**Data excerpts:**
···

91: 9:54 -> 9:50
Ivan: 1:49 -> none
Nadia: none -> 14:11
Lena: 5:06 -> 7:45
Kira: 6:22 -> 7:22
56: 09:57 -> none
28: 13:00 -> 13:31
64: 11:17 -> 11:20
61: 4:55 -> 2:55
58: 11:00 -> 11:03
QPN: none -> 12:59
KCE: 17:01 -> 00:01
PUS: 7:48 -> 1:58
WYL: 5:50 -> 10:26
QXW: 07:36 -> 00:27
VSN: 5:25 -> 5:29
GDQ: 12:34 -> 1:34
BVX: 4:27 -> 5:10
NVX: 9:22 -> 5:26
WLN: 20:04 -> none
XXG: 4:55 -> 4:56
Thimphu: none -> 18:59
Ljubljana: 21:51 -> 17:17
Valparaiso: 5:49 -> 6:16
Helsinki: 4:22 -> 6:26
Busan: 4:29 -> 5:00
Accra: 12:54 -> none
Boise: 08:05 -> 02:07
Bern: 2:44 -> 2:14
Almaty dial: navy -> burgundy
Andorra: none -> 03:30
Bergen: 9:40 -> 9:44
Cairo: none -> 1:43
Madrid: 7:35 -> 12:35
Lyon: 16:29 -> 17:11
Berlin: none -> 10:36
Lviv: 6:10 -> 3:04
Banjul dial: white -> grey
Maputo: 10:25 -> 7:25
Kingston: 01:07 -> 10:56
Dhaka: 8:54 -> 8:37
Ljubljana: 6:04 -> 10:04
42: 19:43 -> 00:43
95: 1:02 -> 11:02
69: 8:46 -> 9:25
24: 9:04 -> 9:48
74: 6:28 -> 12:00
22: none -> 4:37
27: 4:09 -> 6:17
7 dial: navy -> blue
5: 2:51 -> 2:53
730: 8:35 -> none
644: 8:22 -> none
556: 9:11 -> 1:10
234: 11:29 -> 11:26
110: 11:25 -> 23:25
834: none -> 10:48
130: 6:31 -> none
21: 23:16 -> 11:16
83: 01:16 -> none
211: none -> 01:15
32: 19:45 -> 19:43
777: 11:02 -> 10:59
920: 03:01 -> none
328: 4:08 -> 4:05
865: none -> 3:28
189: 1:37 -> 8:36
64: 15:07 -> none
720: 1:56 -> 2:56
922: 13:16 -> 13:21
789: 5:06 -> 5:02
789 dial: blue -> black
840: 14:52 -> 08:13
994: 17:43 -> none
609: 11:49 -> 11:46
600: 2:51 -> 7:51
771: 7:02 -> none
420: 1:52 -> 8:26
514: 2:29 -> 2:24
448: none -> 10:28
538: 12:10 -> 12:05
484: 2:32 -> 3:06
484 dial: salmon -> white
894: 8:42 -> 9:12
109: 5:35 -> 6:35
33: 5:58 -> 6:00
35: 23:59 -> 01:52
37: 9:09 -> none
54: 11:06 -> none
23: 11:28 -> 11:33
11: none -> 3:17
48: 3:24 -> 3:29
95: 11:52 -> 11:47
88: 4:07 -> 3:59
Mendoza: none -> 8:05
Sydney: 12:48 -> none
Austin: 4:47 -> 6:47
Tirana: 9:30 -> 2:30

···

**Exercise instructions:** Extract every line from the items above without changing anything, keeping them in their original order.

**Exercise result:**
91: 9:54 -> 9:50
Ivan: 1:49 -> none
Nadia: none -> 14:11
Lena: 5:06 -> 7:45
Kira: 6:22 -> 7:22
56: 09:57 -> none
28: 13:00 -> 13:31
64: 11:17 -> 11:20
61: 4:55 -> 2:55
58: 11:00 -> 11:03
QPN: none -> 12:59
KCE: 17:01 -> 00:01
PUS: 7:48 -> 1:58
WYL: 5:50 -> 10:26
QXW: 07:36 -> 00:27
VSN: 5:25 -> 5:29
GDQ: 12:34 -> 1:34
BVX: 4:27 -> 5:10
NVX: 9:22 -> 5:26
WLN: 20:04 -> none
XXG: 4:55 -> 4:56
Thimphu: none -> 18:59
Ljubljana: 21:51 -> 17:17
Valparaiso: 5:49 -> 6:16
Helsinki: 4:22 -> 6:26
Busan: 4:29 -> 5:00
Accra: 12:54 -> none
Boise: 08:05 -> 02:07
Bern: 2:44 -> 2:14
Almaty dial: navy -> burgundy
Andorra: none -> 03:30
Bergen: 9:40 -> 9:44
Cairo: none -> 1:43
Madrid: 7:35 -> 12:35
Lyon: 16:29 -> 17:11
Berlin: none -> 10:36
Lviv: 6:10 -> 3:04
Banjul dial: white -> grey
Maputo: 10:25 -> 7:25
Kingston: 01:07 -> 10:56
Dhaka: 8:54 -> 8:37
Ljubljana: 6:04 -> 10:04
42: 19:43 -> 00:43
95: 1:02 -> 11:02
69: 8:46 -> 9:25
24: 9:04 -> 9:48
74: 6:28 -> 12:00
22: none -> 4:37
27: 4:09 -> 6:17
7 dial: navy -> blue
5: 2:51 -> 2:53
730: 8:35 -> none
644: 8:22 -> none
556: 9:11 -> 1:10
234: 11:29 -> 11:26
110: 11:25 -> 23:25
834: none -> 10:48
130: 6:31 -> none
21: 23:16 -> 11:16
83: 01:16 -> none
211: none -> 01:15
32: 19:45 -> 19:43
777: 11:02 -> 10:59
920: 03:01 -> none
328: 4:08 -> 4:05
865: none -> 3:28
189: 1:37 -> 8:36
64: 15:07 -> none
720: 1:56 -> 2:56
922: 13:16 -> 13:21
789: 5:06 -> 5:02
789 dial: blue -> black
840: 14:52 -> 08:13
994: 17:43 -> none
609: 11:49 -> 11:46
600: 2:51 -> 7:51
771: 7:02 -> none
420: 1:52 -> 8:26
514: 2:29 -> 2:24
448: none -> 10:28
538: 12:10 -> 12:05
484: 2:32 -> 3:06
484 dial: salmon -> white
894: 8:42 -> 9:12
109: 5:35 -> 6:35
33: 5:58 -> 6:00
35: 23:59 -> 01:52
37: 9:09 -> none
54: 11:06 -> none
23: 11:28 -> 11:33
11: none -> 3:17
48: 3:24 -> 3:29
95: 11:52 -> 11:47
88: 4:07 -> 3:59
Mendoza: none -> 8:05
Sydney: 12:48 -> none
Austin: 4:47 -> 6:47
Tirana: 9:30 -> 2:30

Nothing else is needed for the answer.